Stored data
————————

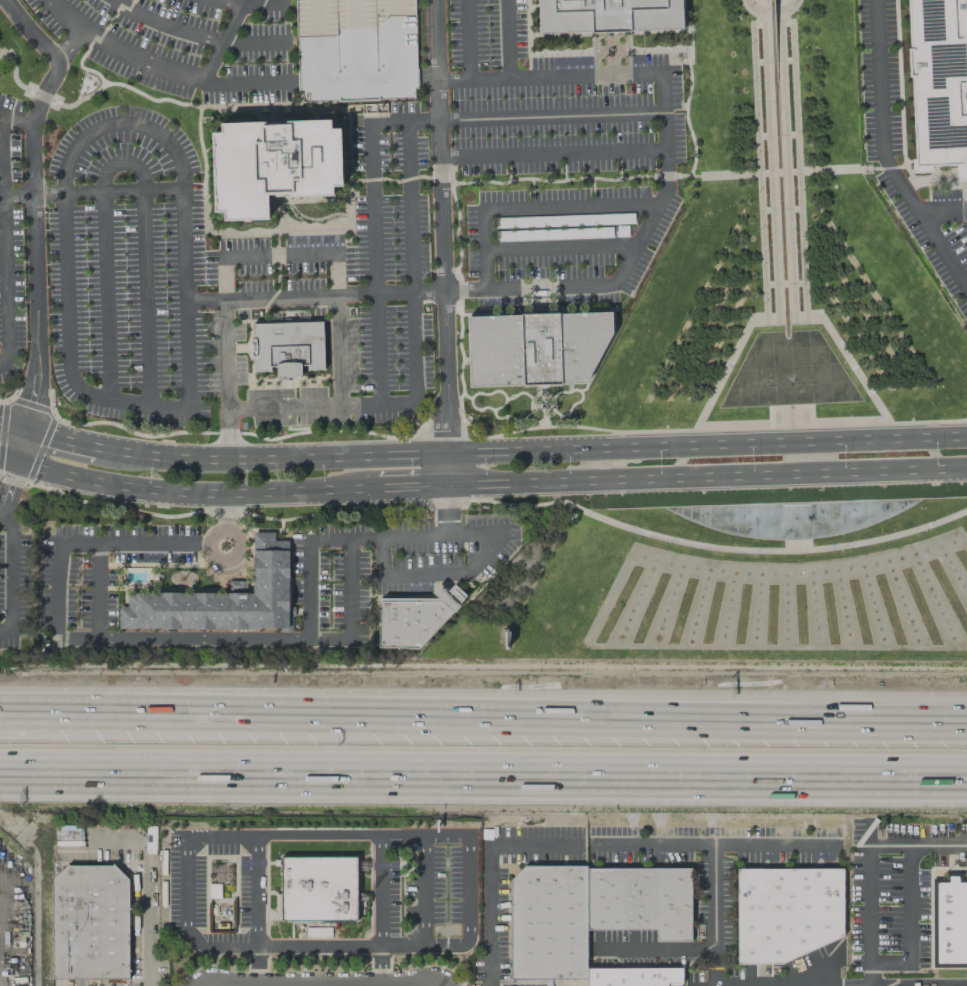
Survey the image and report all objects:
road: (231, 1)
road: (786, 6)
road: (754, 7)
road: (791, 10)
road: (749, 11)
building: (608, 15)
road: (109, 20)
road: (163, 25)
road: (225, 34)
road: (791, 36)
road: (752, 37)
road: (508, 39)
road: (468, 40)
road: (253, 41)
road: (604, 44)
road: (68, 46)
building: (355, 49)
parking garage: (355, 49)
road: (118, 50)
road: (654, 50)
road: (538, 54)
road: (610, 66)
road: (82, 68)
road: (13, 75)
road: (588, 76)
road: (243, 83)
road: (689, 83)
building: (938, 83)
road: (794, 90)
road: (781, 91)
road: (755, 93)
road: (41, 96)
road: (237, 105)
road: (276, 108)
road: (343, 110)
road: (879, 111)
road: (16, 117)
road: (551, 117)
road: (198, 120)
road: (274, 120)
road: (404, 123)
road: (119, 124)
road: (552, 154)
road: (127, 162)
road: (797, 164)
building: (271, 165)
road: (758, 167)
road: (883, 168)
road: (451, 178)
road: (405, 179)
road: (91, 191)
road: (31, 202)
road: (570, 207)
road: (942, 211)
road: (965, 213)
fountain: (315, 214)
road: (281, 222)
road: (282, 226)
road: (332, 226)
road: (440, 226)
road: (3, 230)
road: (801, 239)
road: (761, 240)
road: (774, 240)
road: (560, 248)
road: (485, 250)
road: (942, 251)
road: (279, 254)
park: (782, 255)
road: (410, 263)
road: (374, 265)
road: (276, 273)
road: (783, 283)
road: (599, 284)
road: (313, 297)
road: (184, 299)
road: (537, 300)
road: (596, 310)
road: (249, 323)
road: (66, 347)
building: (286, 347)
road: (235, 348)
building: (534, 348)
road: (338, 351)
road: (3, 355)
road: (464, 360)
road: (226, 380)
road: (568, 387)
road: (541, 391)
road: (503, 394)
road: (538, 394)
road: (500, 406)
road: (321, 407)
road: (568, 407)
road: (493, 414)
road: (928, 421)
road: (542, 422)
road: (13, 424)
road: (531, 428)
road: (61, 439)
road: (22, 445)
road: (530, 450)
road: (8, 458)
road: (447, 468)
road: (707, 476)
road: (413, 485)
road: (9, 488)
road: (196, 492)
road: (7, 518)
road: (764, 551)
road: (58, 556)
road: (308, 562)
road: (456, 573)
road: (13, 576)
park: (729, 579)
building: (237, 585)
building: (221, 598)
building: (412, 618)
road: (6, 630)
road: (203, 639)
road: (14, 719)
road: (390, 727)
road: (860, 728)
road: (483, 776)
road: (317, 835)
road: (776, 844)
road: (601, 845)
road: (250, 862)
road: (272, 862)
road: (369, 865)
road: (384, 865)
road: (869, 867)
building: (317, 887)
road: (423, 891)
building: (639, 901)
building: (785, 912)
building: (949, 922)
building: (89, 923)
road: (148, 923)
building: (547, 923)
road: (908, 923)
road: (338, 946)
road: (656, 949)
building: (632, 976)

————————

## Task to carry out
Go through the data and return every word of it verbatim, leaving out the pictures.

## Your solution
Survey the image and report all objects:
road: (231, 1)
road: (786, 6)
road: (754, 7)
road: (791, 10)
road: (749, 11)
building: (608, 15)
road: (109, 20)
road: (163, 25)
road: (225, 34)
road: (791, 36)
road: (752, 37)
road: (508, 39)
road: (468, 40)
road: (253, 41)
road: (604, 44)
road: (68, 46)
building: (355, 49)
parking garage: (355, 49)
road: (118, 50)
road: (654, 50)
road: (538, 54)
road: (610, 66)
road: (82, 68)
road: (13, 75)
road: (588, 76)
road: (243, 83)
road: (689, 83)
building: (938, 83)
road: (794, 90)
road: (781, 91)
road: (755, 93)
road: (41, 96)
road: (237, 105)
road: (276, 108)
road: (343, 110)
road: (879, 111)
road: (16, 117)
road: (551, 117)
road: (198, 120)
road: (274, 120)
road: (404, 123)
road: (119, 124)
road: (552, 154)
road: (127, 162)
road: (797, 164)
building: (271, 165)
road: (758, 167)
road: (883, 168)
road: (451, 178)
road: (405, 179)
road: (91, 191)
road: (31, 202)
road: (570, 207)
road: (942, 211)
road: (965, 213)
fountain: (315, 214)
road: (281, 222)
road: (282, 226)
road: (332, 226)
road: (440, 226)
road: (3, 230)
road: (801, 239)
road: (761, 240)
road: (774, 240)
road: (560, 248)
road: (485, 250)
road: (942, 251)
road: (279, 254)
park: (782, 255)
road: (410, 263)
road: (374, 265)
road: (276, 273)
road: (783, 283)
road: (599, 284)
road: (313, 297)
road: (184, 299)
road: (537, 300)
road: (596, 310)
road: (249, 323)
road: (66, 347)
building: (286, 347)
road: (235, 348)
building: (534, 348)
road: (338, 351)
road: (3, 355)
road: (464, 360)
road: (226, 380)
road: (568, 387)
road: (541, 391)
road: (503, 394)
road: (538, 394)
road: (500, 406)
road: (321, 407)
road: (568, 407)
road: (493, 414)
road: (928, 421)
road: (542, 422)
road: (13, 424)
road: (531, 428)
road: (61, 439)
road: (22, 445)
road: (530, 450)
road: (8, 458)
road: (447, 468)
road: (707, 476)
road: (413, 485)
road: (9, 488)
road: (196, 492)
road: (7, 518)
road: (764, 551)
road: (58, 556)
road: (308, 562)
road: (456, 573)
road: (13, 576)
park: (729, 579)
building: (237, 585)
building: (221, 598)
building: (412, 618)
road: (6, 630)
road: (203, 639)
road: (14, 719)
road: (390, 727)
road: (860, 728)
road: (483, 776)
road: (317, 835)
road: (776, 844)
road: (601, 845)
road: (250, 862)
road: (272, 862)
road: (369, 865)
road: (384, 865)
road: (869, 867)
building: (317, 887)
road: (423, 891)
building: (639, 901)
building: (785, 912)
building: (949, 922)
building: (89, 923)
road: (148, 923)
building: (547, 923)
road: (908, 923)
road: (338, 946)
road: (656, 949)
building: (632, 976)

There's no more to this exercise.